Aim of the task: Leaving the images aside, transcribe all the data below exactly.

───

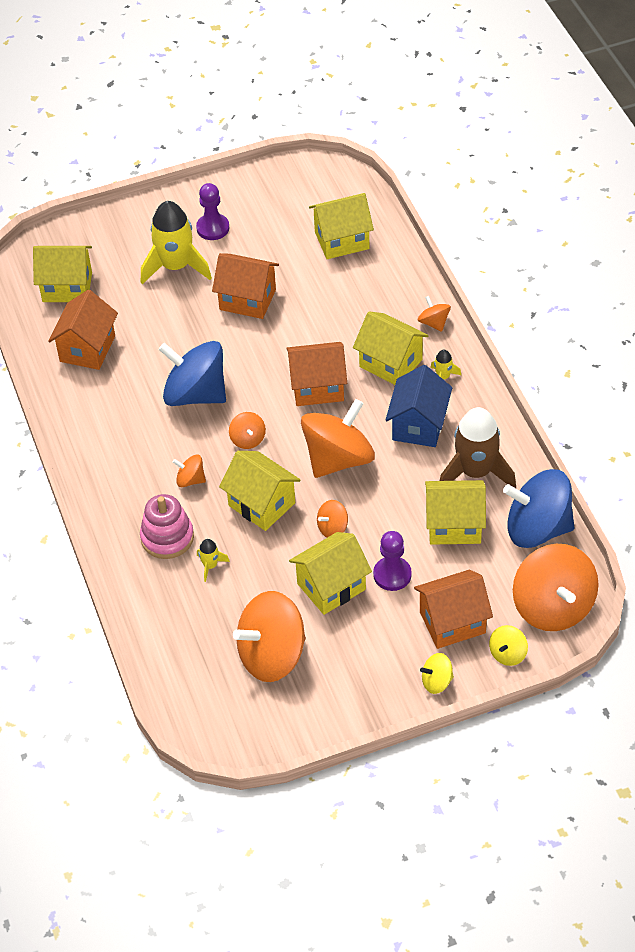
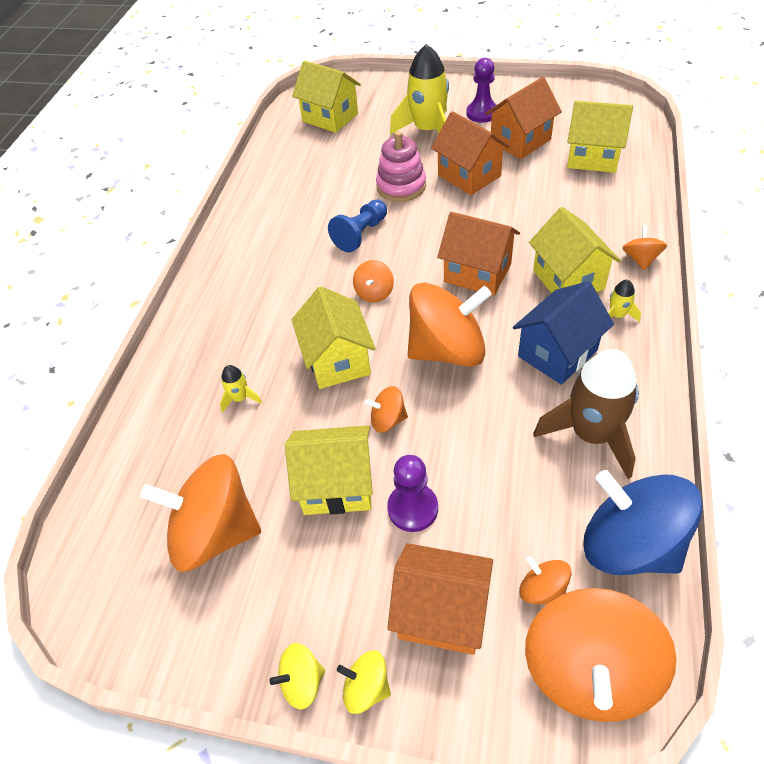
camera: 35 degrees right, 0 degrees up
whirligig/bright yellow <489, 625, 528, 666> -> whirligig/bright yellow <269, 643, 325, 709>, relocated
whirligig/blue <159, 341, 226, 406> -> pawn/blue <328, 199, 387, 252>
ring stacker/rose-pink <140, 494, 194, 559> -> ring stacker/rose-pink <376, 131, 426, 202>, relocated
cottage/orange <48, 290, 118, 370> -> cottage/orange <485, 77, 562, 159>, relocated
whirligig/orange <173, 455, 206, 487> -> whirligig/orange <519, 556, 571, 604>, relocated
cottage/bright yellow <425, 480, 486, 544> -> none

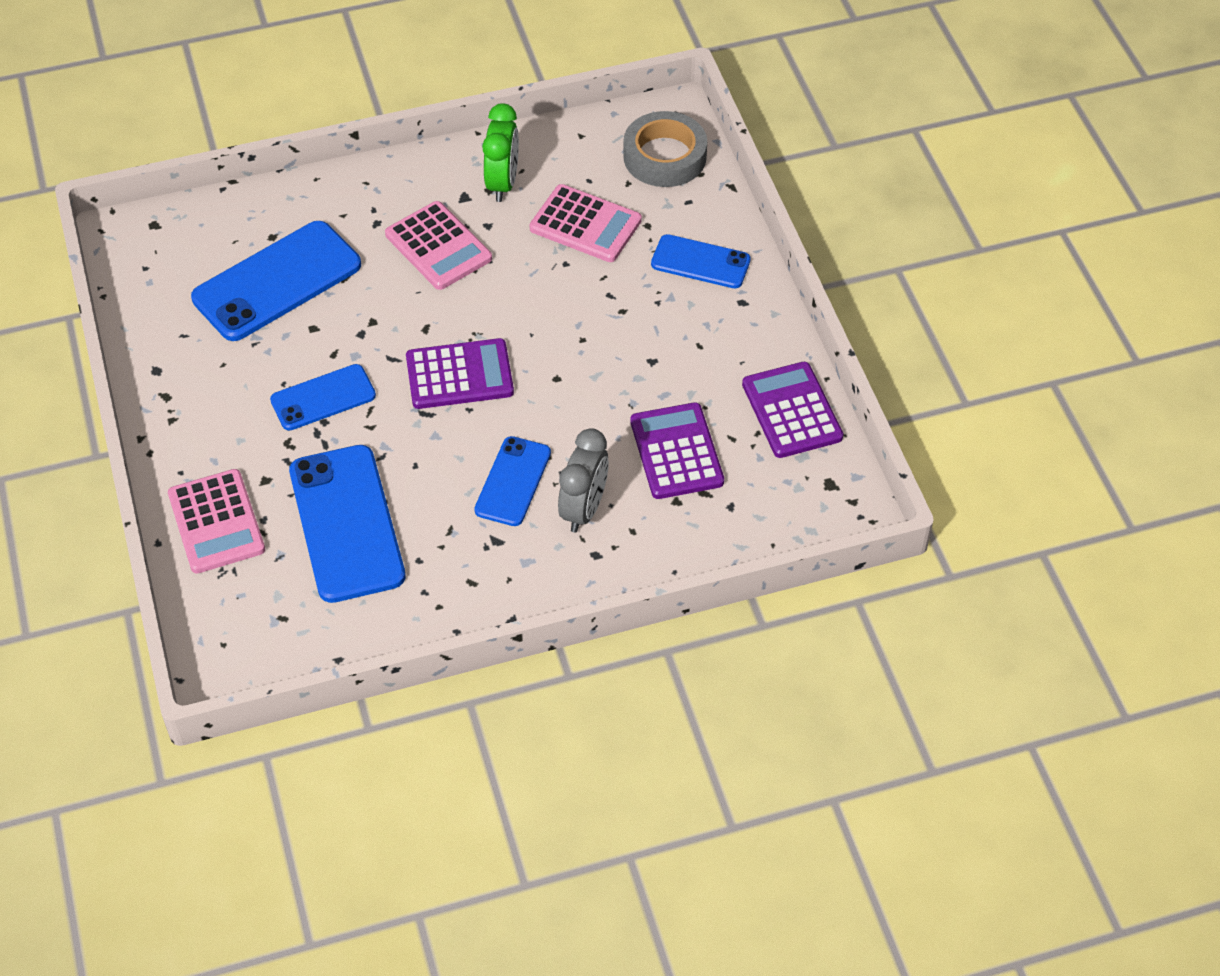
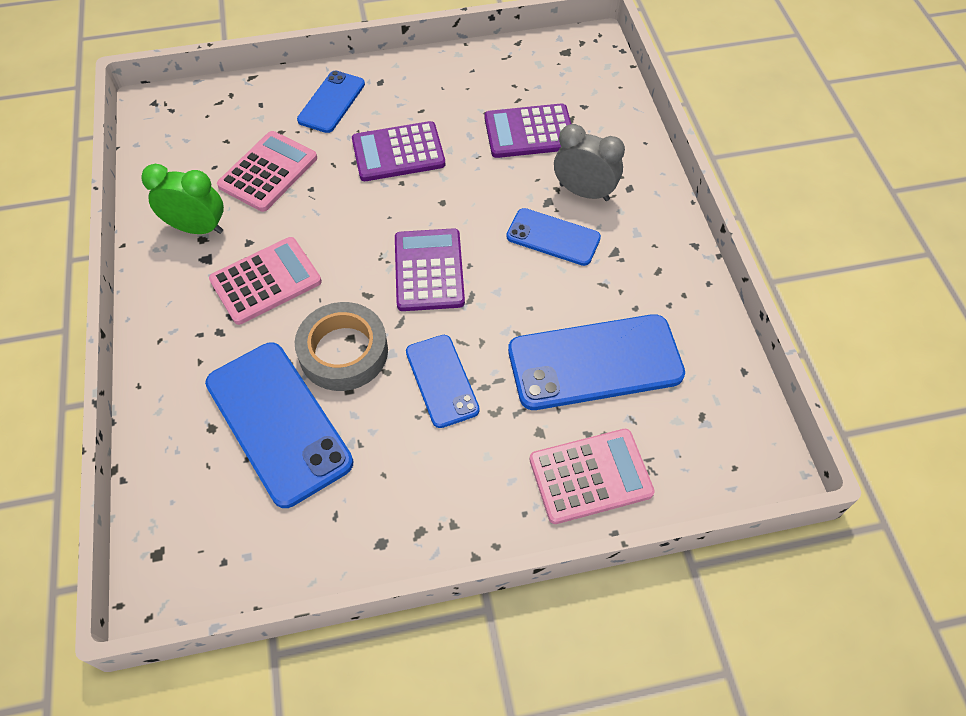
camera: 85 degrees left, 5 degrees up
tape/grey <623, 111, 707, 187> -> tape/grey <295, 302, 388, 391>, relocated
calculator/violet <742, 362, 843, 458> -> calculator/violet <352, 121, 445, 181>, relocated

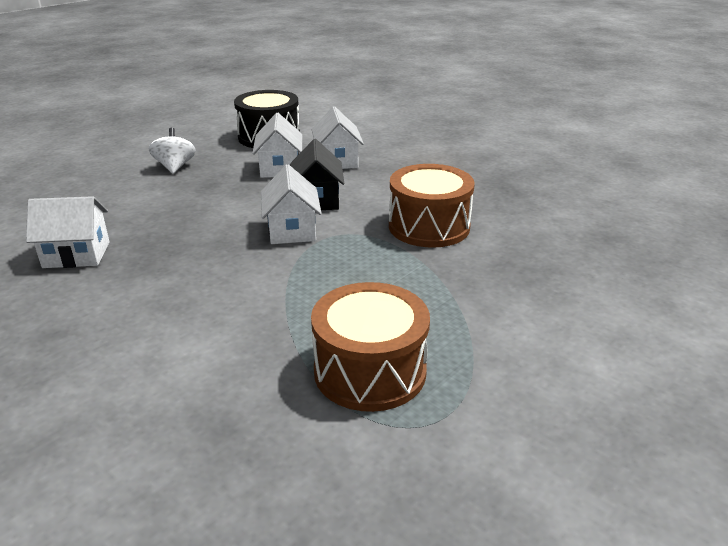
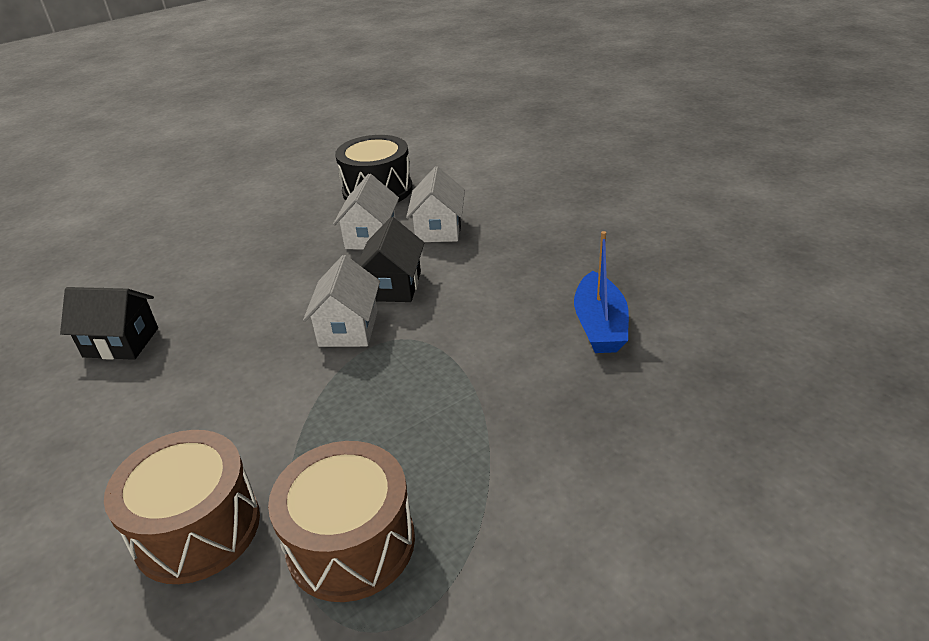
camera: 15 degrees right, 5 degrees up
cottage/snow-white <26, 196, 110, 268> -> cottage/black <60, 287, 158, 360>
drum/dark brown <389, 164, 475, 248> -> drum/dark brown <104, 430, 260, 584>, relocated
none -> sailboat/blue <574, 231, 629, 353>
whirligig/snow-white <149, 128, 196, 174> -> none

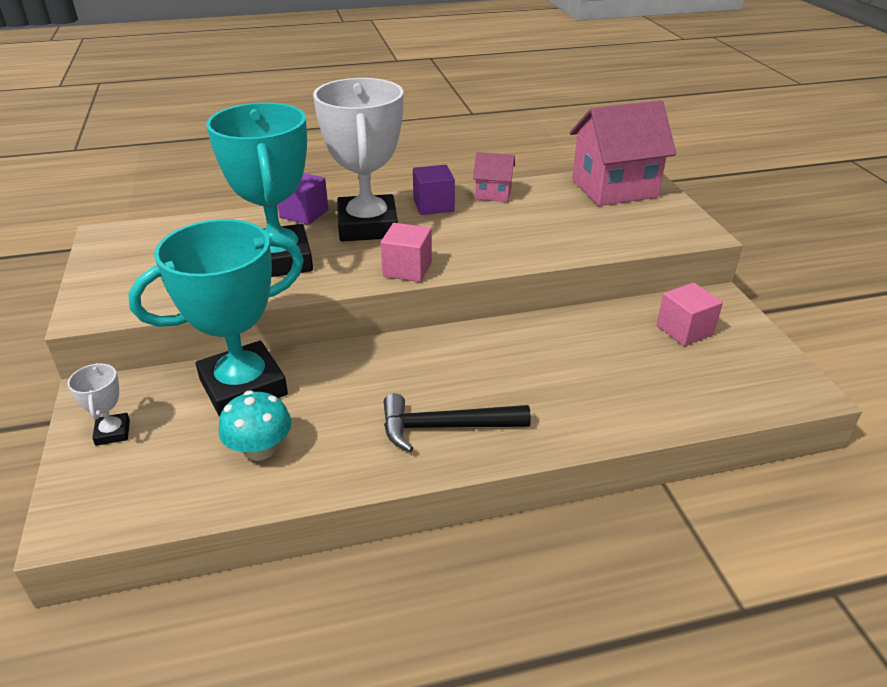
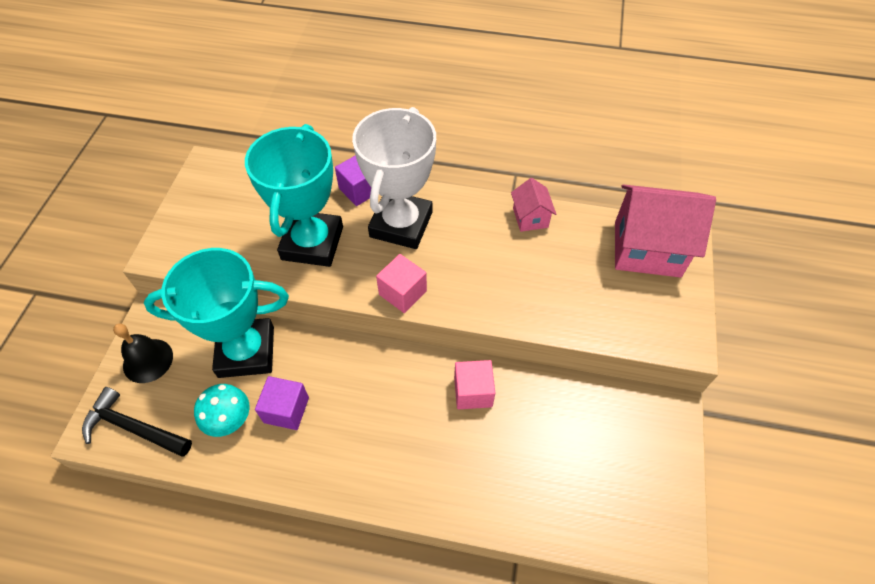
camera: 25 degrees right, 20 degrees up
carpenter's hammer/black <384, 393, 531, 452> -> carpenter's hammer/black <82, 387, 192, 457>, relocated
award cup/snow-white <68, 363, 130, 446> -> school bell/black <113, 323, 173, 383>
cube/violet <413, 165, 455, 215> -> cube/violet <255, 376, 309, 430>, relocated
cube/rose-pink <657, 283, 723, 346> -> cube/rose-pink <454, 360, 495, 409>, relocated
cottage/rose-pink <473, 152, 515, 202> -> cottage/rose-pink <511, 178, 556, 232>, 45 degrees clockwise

───

Expected answer:
camera: 35 degrees right, 0 degrees up
whirligig/bright yellow <489, 625, 528, 666> -> whirligig/bright yellow <269, 643, 325, 709>, relocated
whirligig/blue <159, 341, 226, 406> -> pawn/blue <328, 199, 387, 252>
ring stacker/rose-pink <140, 494, 194, 559> -> ring stacker/rose-pink <376, 131, 426, 202>, relocated
cottage/orange <48, 290, 118, 370> -> cottage/orange <485, 77, 562, 159>, relocated
whirligig/orange <173, 455, 206, 487> -> whirligig/orange <519, 556, 571, 604>, relocated
cottage/bright yellow <425, 480, 486, 544> -> none

camera: 85 degrees left, 5 degrees up
tape/grey <623, 111, 707, 187> -> tape/grey <295, 302, 388, 391>, relocated
calculator/violet <742, 362, 843, 458> -> calculator/violet <352, 121, 445, 181>, relocated

camera: 15 degrees right, 5 degrees up
cottage/snow-white <26, 196, 110, 268> -> cottage/black <60, 287, 158, 360>
drum/dark brown <389, 164, 475, 248> -> drum/dark brown <104, 430, 260, 584>, relocated
none -> sailboat/blue <574, 231, 629, 353>
whirligig/snow-white <149, 128, 196, 174> -> none

camera: 25 degrees right, 20 degrees up
carpenter's hammer/black <384, 393, 531, 452> -> carpenter's hammer/black <82, 387, 192, 457>, relocated
award cup/snow-white <68, 363, 130, 446> -> school bell/black <113, 323, 173, 383>
cube/violet <413, 165, 455, 215> -> cube/violet <255, 376, 309, 430>, relocated
cube/rose-pink <657, 283, 723, 346> -> cube/rose-pink <454, 360, 495, 409>, relocated
cottage/rose-pink <473, 152, 515, 202> -> cottage/rose-pink <511, 178, 556, 232>, 45 degrees clockwise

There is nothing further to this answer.